## Activity
Lines holding the string "plate" are the ones to copy from this listing.
** Data extract follows **
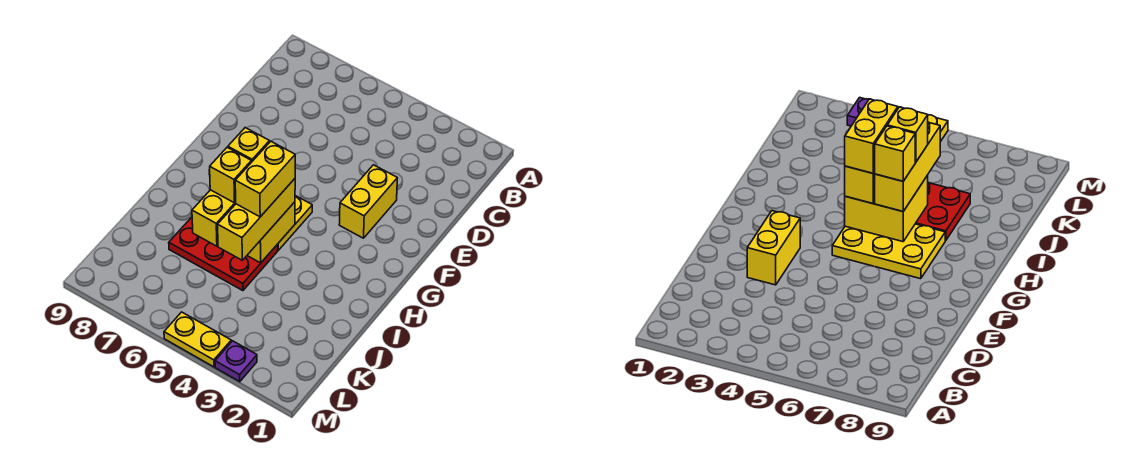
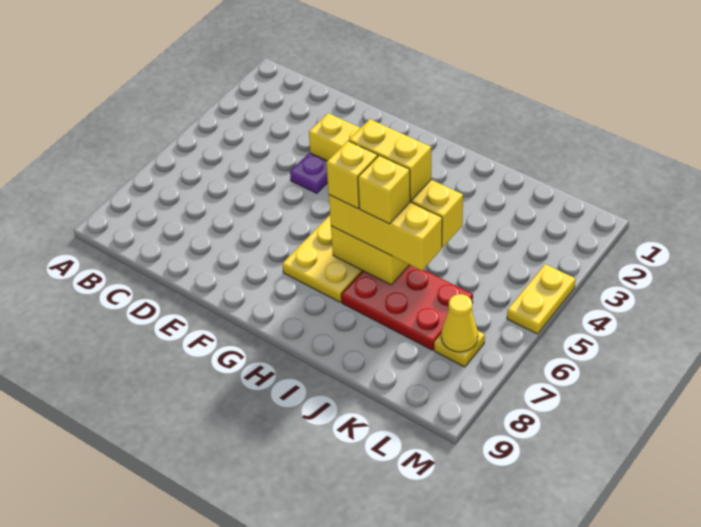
red plate I5:J7 level 1 -> red plate I6:K7 level 1
none -> yellow plate L7 level 1
none -> yellow cone L7 level 2
purple plate M3 level 1 -> purple plate E4 level 1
** End of Data extract **
## Task solution
red plate I5:J7 level 1 -> red plate I6:K7 level 1
none -> yellow plate L7 level 1
purple plate M3 level 1 -> purple plate E4 level 1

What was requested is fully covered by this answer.